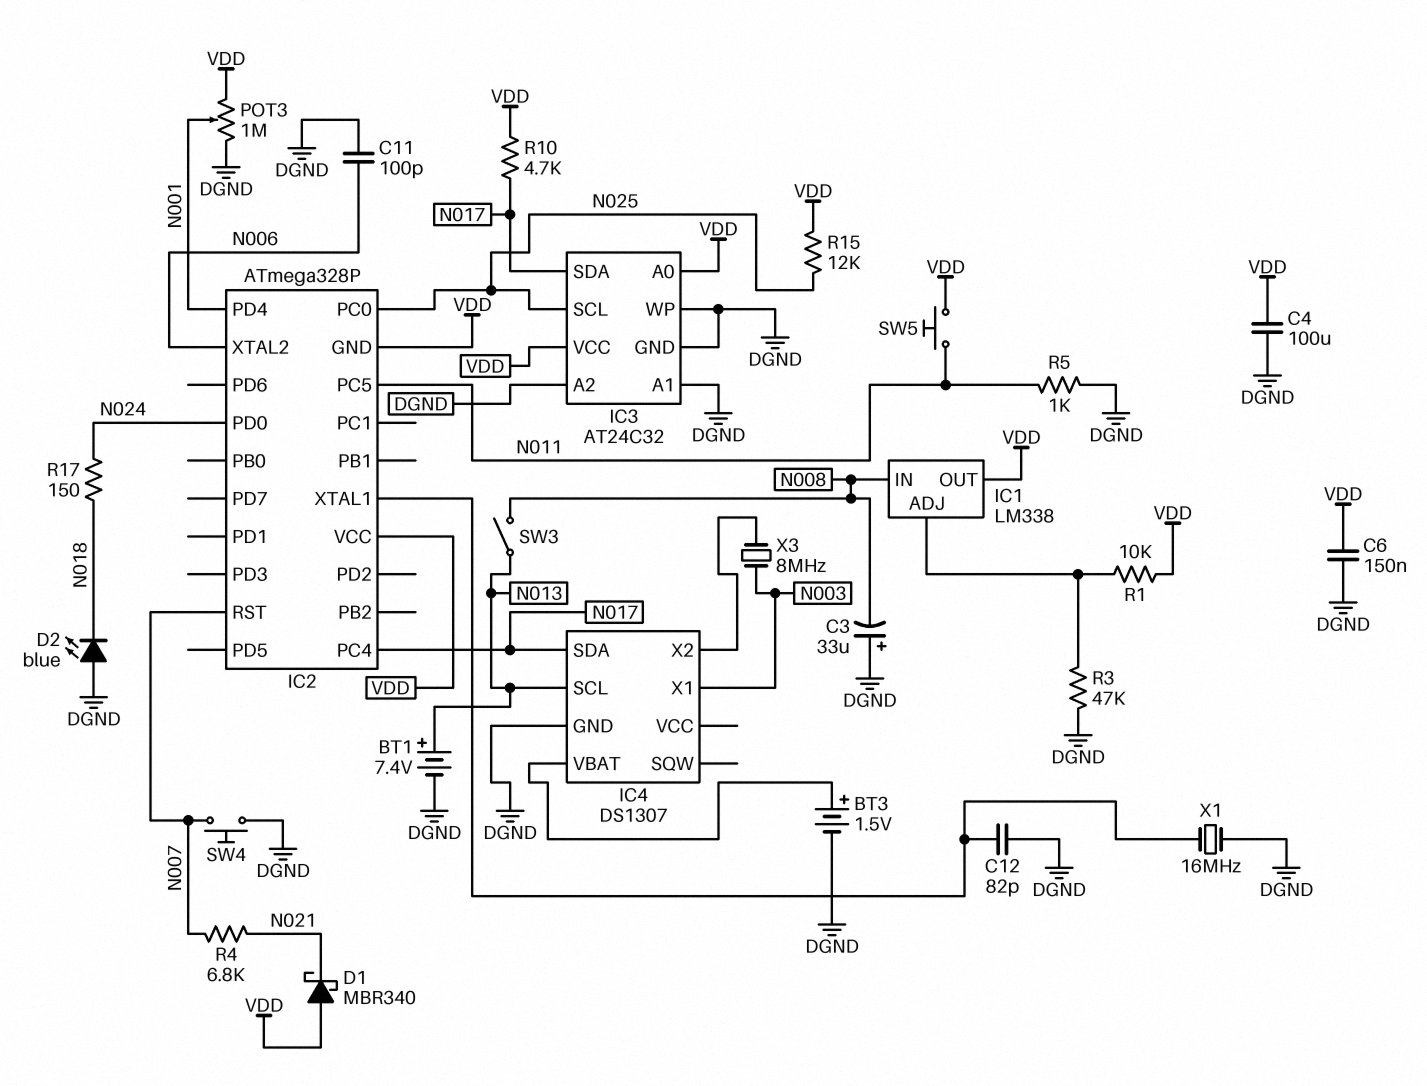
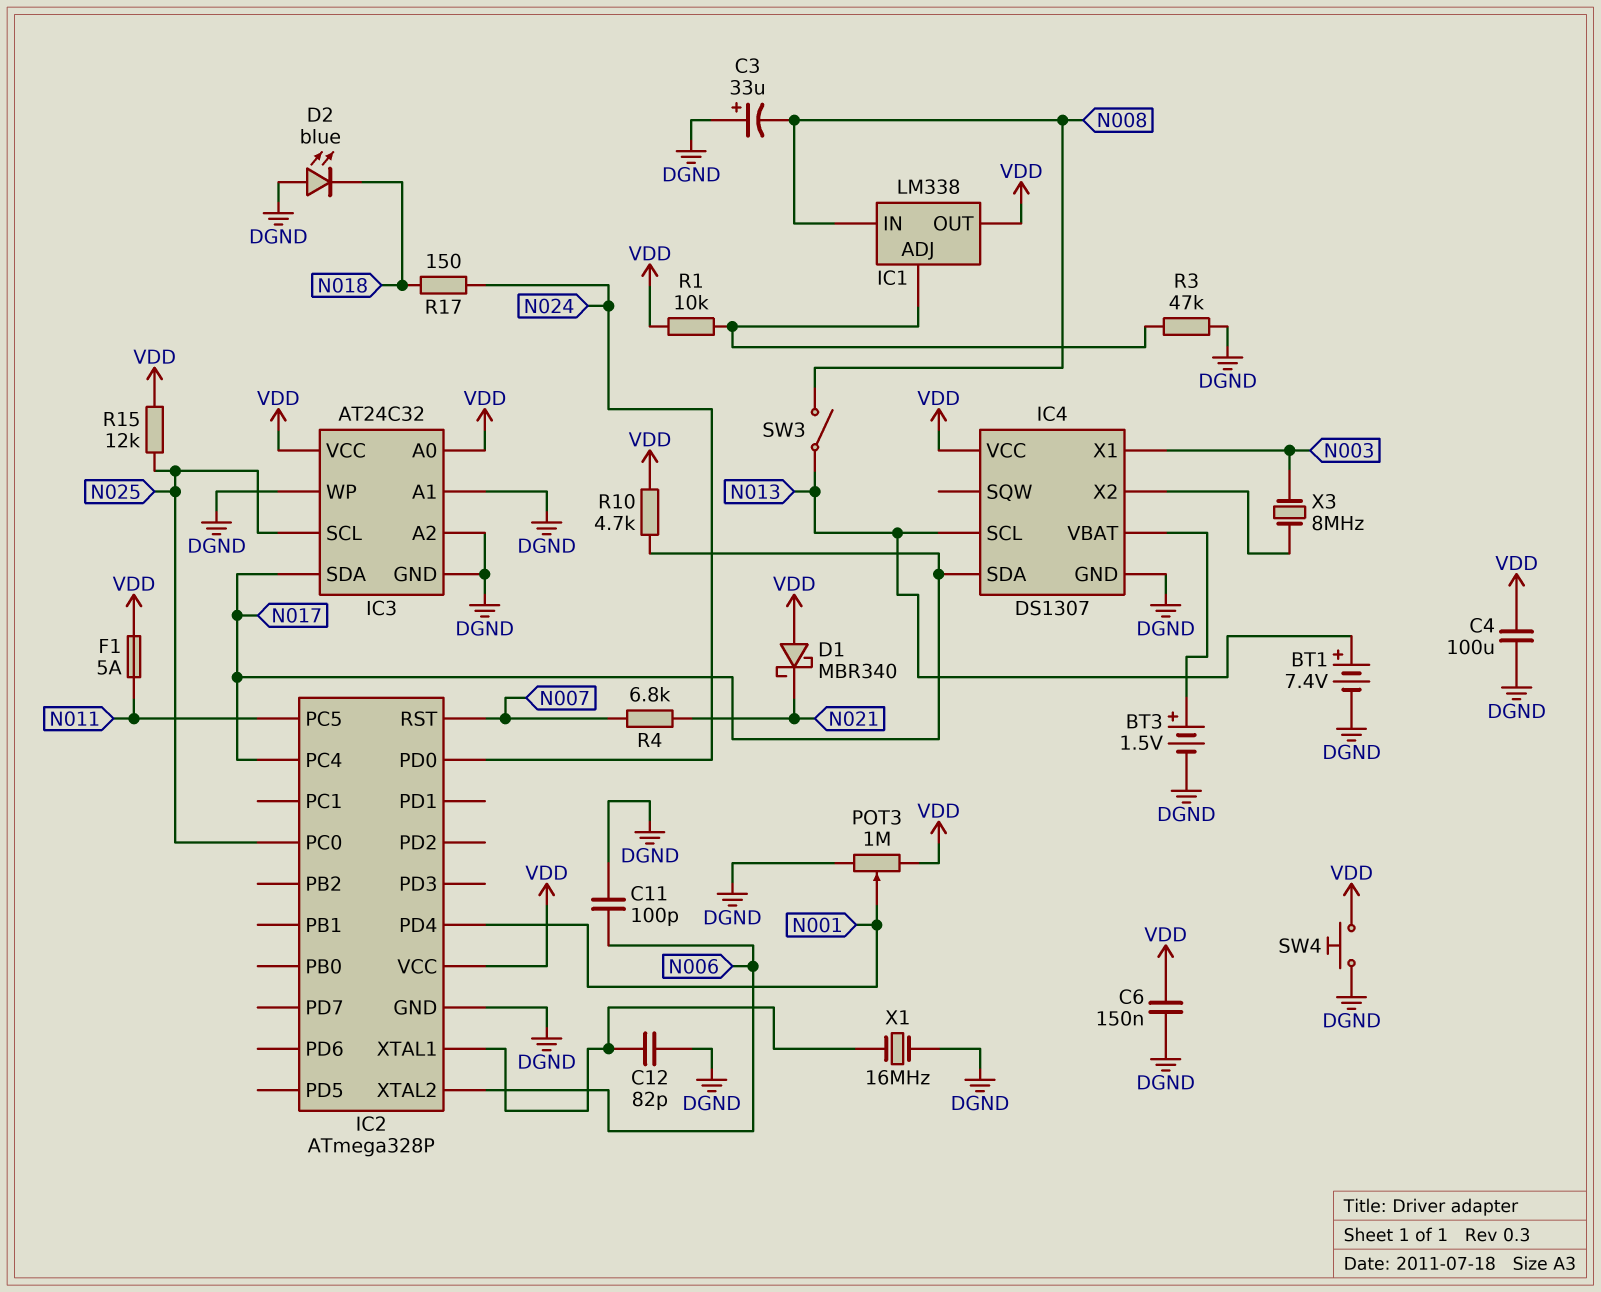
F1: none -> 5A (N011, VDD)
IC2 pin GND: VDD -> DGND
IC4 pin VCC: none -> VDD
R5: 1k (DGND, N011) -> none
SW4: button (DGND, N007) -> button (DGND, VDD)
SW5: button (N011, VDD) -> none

◇ ◇ ◇ ◇

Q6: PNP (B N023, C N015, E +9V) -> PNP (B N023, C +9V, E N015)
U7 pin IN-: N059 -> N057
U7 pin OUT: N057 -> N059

◇ ◇ ◇ ◇

■ Task brief: Find every line in the records that holds the word "button", then state the count alone.

■ Written solution: 2